▸ **What you should do**: Give back every entry precisely as written, without any of the images.

▸ **Source records**:
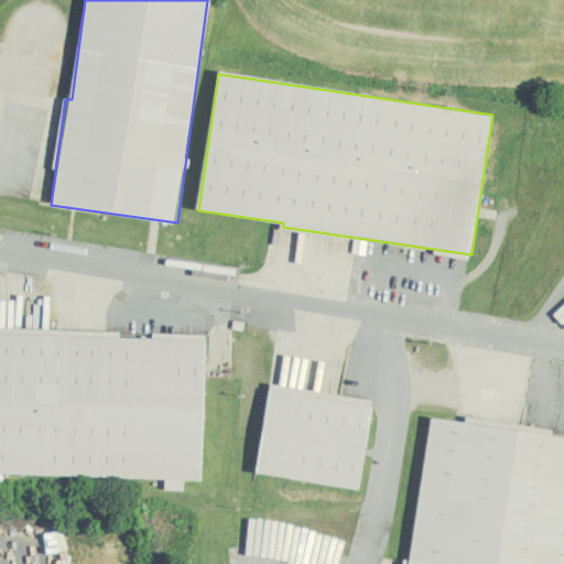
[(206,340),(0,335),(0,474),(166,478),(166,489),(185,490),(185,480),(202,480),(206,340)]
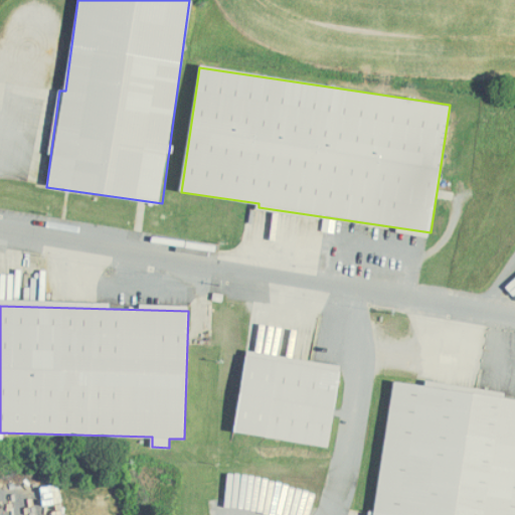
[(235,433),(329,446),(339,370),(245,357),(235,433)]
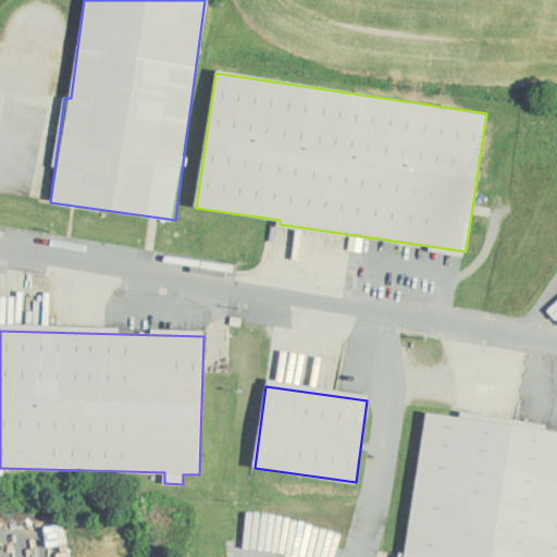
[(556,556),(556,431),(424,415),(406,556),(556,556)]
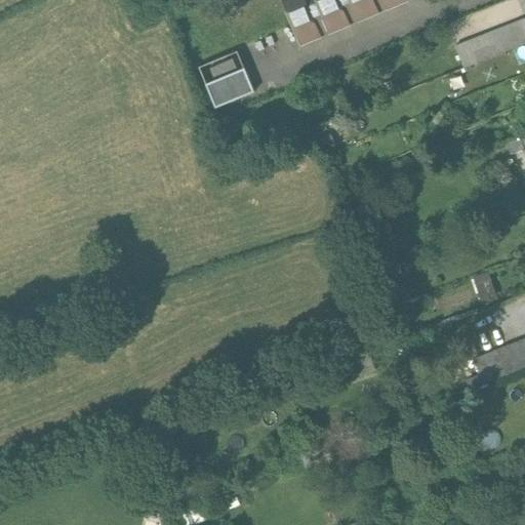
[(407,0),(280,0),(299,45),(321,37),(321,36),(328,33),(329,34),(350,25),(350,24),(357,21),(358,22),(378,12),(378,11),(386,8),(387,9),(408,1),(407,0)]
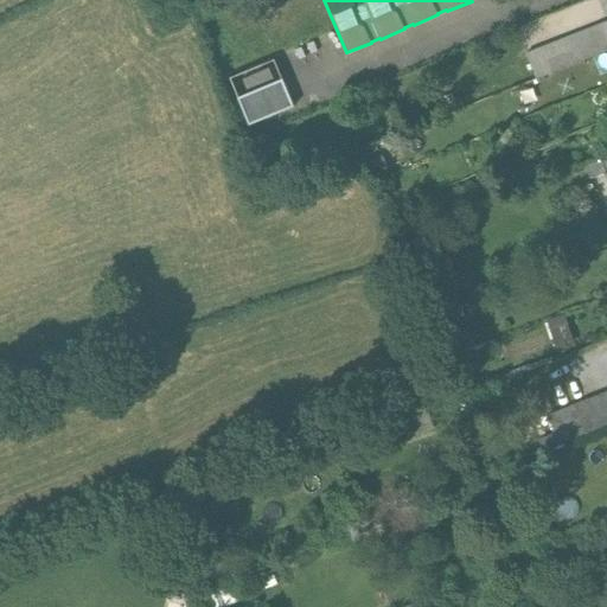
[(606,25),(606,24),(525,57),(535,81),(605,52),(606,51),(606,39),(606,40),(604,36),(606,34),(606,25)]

▸ **Problem solution**:
[(206,340),(0,335),(0,474),(166,478),(166,489),(185,490),(185,480),(202,480),(206,340)]
[(235,433),(329,446),(339,370),(245,357),(235,433)]
[(556,556),(556,431),(424,415),(406,556),(556,556)]
[(407,0),(280,0),(299,45),(321,37),(321,36),(328,33),(329,34),(350,25),(350,24),(357,21),(358,22),(378,12),(378,11),(386,8),(387,9),(408,1),(407,0)]
[(606,25),(606,24),(525,57),(535,81),(605,52),(606,51),(606,39),(606,40),(604,36),(606,34),(606,25)]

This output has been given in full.